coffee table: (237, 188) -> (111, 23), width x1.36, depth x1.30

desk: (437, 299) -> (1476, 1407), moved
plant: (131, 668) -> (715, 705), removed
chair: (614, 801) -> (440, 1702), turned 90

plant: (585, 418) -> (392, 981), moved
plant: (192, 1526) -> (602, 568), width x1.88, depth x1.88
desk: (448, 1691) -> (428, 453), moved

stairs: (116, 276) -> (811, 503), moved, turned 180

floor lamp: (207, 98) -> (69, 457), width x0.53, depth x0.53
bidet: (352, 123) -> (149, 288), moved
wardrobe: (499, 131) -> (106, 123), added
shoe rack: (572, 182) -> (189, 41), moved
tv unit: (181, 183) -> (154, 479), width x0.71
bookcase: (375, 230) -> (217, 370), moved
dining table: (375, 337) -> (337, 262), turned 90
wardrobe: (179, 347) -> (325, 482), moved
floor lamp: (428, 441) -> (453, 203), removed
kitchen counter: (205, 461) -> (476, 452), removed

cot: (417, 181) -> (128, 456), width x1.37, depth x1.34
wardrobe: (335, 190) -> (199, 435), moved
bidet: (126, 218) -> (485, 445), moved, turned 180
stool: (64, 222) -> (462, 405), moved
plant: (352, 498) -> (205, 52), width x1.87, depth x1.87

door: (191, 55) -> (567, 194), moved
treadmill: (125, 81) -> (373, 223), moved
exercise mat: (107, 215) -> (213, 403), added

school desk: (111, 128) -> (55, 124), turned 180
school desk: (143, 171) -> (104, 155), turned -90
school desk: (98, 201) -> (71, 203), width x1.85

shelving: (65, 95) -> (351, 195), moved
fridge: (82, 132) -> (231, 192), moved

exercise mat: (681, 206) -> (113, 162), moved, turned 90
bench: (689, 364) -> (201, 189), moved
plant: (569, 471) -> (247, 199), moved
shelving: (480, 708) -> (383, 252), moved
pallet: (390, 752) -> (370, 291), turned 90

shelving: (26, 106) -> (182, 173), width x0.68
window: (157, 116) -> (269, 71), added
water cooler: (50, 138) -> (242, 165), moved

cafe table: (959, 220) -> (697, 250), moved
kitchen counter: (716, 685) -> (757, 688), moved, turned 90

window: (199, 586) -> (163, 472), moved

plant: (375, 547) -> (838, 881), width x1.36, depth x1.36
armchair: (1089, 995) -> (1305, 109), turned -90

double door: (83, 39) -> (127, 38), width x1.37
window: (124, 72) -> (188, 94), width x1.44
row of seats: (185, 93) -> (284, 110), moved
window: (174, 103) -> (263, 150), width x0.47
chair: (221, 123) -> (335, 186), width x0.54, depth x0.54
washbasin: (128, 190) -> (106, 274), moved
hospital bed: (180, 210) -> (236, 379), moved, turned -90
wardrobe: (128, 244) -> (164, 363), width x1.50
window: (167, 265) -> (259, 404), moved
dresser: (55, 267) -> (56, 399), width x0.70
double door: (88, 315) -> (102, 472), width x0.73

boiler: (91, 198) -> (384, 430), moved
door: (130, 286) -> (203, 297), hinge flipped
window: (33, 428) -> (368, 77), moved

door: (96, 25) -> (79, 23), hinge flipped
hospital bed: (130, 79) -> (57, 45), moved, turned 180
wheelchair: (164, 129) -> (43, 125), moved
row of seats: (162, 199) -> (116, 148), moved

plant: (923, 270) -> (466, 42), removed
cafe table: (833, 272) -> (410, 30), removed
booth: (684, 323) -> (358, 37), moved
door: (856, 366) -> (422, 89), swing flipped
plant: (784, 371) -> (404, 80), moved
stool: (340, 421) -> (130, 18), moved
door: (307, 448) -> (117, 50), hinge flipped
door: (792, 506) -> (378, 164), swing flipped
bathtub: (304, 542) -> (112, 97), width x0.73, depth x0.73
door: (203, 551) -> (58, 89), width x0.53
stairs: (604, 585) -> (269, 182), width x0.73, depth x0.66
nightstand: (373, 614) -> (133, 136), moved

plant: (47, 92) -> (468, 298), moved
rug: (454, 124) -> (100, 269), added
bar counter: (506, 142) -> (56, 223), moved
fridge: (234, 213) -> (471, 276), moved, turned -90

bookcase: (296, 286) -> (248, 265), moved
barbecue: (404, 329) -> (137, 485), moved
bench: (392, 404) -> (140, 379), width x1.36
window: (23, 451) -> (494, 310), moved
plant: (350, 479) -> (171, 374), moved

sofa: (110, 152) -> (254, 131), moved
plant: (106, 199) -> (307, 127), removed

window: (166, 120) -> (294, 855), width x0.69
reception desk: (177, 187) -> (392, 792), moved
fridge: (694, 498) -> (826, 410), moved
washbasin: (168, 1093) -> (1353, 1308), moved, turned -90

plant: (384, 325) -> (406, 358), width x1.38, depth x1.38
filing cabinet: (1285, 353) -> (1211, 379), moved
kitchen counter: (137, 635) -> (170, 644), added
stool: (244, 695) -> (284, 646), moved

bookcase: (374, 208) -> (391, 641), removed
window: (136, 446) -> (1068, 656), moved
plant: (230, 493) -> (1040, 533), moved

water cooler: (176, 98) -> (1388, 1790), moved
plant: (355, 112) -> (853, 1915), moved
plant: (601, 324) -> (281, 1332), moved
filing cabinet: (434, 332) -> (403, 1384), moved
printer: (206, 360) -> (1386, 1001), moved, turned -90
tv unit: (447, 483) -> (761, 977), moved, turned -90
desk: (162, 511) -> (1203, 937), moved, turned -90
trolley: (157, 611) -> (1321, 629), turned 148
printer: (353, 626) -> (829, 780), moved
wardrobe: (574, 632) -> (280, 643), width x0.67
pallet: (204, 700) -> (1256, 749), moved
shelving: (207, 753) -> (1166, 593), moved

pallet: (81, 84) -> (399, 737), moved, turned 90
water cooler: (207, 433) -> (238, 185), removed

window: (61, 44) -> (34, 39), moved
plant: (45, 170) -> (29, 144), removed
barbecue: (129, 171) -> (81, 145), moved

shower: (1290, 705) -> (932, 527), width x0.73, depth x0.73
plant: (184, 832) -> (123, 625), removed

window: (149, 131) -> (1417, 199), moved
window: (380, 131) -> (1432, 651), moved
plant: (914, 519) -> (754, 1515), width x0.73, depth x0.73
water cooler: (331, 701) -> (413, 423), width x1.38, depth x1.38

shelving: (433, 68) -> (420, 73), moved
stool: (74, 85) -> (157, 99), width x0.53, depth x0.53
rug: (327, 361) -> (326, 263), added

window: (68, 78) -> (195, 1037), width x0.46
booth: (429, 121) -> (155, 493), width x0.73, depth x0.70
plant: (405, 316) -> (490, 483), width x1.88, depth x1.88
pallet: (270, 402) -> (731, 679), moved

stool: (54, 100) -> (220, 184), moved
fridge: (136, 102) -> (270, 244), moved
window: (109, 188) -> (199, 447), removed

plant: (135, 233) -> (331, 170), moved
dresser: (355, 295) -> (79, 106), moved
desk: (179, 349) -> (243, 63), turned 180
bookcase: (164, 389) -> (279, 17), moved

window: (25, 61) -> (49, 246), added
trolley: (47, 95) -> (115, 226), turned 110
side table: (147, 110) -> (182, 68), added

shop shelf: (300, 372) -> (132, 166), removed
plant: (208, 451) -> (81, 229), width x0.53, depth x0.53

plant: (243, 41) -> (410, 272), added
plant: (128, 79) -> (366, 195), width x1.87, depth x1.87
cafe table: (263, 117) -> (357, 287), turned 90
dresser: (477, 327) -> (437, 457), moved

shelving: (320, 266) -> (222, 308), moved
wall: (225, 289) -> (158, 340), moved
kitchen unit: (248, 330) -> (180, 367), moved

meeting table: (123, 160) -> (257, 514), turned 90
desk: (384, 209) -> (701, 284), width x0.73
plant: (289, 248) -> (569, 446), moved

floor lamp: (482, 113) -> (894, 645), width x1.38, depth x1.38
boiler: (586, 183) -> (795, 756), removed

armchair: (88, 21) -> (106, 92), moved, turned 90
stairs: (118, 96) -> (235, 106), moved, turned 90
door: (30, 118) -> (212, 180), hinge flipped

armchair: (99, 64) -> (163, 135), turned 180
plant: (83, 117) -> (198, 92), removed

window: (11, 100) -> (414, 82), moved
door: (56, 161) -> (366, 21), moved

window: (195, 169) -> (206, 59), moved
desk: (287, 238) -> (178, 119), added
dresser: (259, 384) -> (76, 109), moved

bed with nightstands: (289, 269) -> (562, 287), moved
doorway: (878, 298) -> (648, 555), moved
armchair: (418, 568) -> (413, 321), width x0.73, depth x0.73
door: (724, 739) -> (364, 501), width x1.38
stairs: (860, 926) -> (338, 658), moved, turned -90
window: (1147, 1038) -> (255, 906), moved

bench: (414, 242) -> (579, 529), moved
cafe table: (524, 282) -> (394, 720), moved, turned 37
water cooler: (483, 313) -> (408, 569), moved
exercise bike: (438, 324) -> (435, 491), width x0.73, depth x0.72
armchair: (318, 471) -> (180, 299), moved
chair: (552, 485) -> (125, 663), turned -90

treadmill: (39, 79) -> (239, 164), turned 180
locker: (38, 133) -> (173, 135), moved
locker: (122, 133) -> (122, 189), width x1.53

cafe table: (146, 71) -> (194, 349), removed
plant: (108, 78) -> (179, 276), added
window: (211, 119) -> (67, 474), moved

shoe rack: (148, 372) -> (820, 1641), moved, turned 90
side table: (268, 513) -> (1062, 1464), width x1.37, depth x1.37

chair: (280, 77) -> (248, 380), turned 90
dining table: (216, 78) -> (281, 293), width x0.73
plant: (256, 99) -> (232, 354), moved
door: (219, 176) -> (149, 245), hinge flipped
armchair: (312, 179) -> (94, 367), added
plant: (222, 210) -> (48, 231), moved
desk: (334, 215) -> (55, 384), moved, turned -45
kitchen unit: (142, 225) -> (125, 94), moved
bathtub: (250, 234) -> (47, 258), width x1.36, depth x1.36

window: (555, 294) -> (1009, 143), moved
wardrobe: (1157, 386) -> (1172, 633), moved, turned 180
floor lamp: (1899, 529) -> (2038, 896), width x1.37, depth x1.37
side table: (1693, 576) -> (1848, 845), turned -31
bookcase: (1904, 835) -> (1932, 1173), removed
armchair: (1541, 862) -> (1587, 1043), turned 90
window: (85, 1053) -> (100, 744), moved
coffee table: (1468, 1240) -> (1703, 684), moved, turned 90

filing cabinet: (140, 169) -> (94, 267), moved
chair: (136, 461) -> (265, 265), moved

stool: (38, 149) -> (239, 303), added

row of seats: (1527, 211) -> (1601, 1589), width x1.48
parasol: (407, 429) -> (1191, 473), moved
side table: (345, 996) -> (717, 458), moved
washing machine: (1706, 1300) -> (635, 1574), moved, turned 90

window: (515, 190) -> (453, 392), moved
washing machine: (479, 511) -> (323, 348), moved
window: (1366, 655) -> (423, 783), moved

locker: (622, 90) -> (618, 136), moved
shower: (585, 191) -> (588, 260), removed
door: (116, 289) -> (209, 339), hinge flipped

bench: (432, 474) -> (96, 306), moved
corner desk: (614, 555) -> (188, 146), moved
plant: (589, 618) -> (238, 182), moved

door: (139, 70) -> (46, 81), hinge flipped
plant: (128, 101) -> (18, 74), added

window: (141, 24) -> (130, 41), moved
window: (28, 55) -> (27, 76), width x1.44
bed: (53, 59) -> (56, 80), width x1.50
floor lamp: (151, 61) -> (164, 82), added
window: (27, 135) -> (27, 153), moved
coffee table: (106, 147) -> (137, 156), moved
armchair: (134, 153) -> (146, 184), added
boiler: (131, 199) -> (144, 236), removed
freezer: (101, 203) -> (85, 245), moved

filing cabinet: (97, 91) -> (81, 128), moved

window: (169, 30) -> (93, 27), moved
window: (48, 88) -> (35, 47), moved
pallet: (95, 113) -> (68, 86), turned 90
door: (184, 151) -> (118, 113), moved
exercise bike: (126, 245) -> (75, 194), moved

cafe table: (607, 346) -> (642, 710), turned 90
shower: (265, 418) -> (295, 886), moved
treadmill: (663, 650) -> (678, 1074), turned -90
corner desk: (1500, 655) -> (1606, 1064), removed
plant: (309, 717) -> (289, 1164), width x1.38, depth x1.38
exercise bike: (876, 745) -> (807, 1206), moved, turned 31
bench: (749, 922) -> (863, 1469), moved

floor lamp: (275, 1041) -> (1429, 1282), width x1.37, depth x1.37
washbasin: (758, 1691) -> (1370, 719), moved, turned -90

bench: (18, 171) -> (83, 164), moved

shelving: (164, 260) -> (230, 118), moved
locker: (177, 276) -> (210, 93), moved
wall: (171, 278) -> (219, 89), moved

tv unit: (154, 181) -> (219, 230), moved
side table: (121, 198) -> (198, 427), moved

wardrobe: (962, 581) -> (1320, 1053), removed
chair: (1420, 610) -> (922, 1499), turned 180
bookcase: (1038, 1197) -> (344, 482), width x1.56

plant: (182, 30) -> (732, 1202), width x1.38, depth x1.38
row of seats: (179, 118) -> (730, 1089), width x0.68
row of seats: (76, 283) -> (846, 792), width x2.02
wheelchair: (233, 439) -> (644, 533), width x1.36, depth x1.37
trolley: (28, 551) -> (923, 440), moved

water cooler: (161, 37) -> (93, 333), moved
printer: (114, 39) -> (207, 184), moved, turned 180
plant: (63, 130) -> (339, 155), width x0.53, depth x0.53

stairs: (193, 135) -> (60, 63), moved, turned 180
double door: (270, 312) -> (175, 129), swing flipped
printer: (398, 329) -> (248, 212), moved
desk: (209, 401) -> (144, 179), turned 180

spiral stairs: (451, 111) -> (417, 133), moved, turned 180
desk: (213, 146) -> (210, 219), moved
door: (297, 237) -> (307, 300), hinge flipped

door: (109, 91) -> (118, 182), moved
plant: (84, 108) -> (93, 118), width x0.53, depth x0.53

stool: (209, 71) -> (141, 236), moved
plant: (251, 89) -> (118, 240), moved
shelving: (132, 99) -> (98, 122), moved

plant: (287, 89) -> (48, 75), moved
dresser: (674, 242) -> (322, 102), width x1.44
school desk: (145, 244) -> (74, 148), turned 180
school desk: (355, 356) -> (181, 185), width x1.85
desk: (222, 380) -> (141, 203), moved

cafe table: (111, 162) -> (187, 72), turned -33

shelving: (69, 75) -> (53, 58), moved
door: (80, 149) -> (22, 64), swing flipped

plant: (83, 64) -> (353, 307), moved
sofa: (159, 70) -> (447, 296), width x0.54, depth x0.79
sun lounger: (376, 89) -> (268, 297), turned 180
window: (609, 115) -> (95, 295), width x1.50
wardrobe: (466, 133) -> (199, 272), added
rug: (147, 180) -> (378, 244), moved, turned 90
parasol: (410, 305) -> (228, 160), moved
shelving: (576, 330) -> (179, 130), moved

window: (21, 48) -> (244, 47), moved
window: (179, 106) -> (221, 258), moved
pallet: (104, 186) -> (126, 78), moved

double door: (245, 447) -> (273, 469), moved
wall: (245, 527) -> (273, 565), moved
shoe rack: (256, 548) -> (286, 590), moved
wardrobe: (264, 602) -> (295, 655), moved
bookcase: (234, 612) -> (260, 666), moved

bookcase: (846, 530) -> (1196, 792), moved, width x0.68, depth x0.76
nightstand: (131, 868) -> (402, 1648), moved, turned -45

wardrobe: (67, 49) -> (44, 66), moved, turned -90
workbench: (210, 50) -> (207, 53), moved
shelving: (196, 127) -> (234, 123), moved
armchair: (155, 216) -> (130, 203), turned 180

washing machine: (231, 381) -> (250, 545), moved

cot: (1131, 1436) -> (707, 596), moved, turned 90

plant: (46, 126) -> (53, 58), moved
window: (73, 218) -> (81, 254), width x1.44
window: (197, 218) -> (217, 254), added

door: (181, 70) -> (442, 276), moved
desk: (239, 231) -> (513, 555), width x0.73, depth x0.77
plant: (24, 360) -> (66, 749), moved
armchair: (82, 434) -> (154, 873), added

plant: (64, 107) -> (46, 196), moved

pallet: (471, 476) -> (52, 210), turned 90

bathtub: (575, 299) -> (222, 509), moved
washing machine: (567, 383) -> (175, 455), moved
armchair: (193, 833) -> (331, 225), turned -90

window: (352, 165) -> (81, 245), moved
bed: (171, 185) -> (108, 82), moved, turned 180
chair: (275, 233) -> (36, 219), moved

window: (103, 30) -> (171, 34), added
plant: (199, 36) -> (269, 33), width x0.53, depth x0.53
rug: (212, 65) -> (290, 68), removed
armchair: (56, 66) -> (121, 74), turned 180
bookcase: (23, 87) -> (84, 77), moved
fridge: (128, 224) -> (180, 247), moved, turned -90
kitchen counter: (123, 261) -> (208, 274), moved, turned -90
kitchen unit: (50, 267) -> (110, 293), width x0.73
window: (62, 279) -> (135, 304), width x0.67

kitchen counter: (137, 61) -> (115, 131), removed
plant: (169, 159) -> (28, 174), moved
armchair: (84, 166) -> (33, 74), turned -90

TASK BRIEF:
Please reproduce the lines from the line with "door: (792, 506) -> (378, 164), swing flipped" to the line with "fridge: (234, 213)", both ends included, exactly as they appear above.

OUTPUT FOR THIS EXERCISE:
door: (792, 506) -> (378, 164), swing flipped
bathtub: (304, 542) -> (112, 97), width x0.73, depth x0.73
door: (203, 551) -> (58, 89), width x0.53
stairs: (604, 585) -> (269, 182), width x0.73, depth x0.66
nightstand: (373, 614) -> (133, 136), moved

plant: (47, 92) -> (468, 298), moved
rug: (454, 124) -> (100, 269), added
bar counter: (506, 142) -> (56, 223), moved
fridge: (234, 213) -> (471, 276), moved, turned -90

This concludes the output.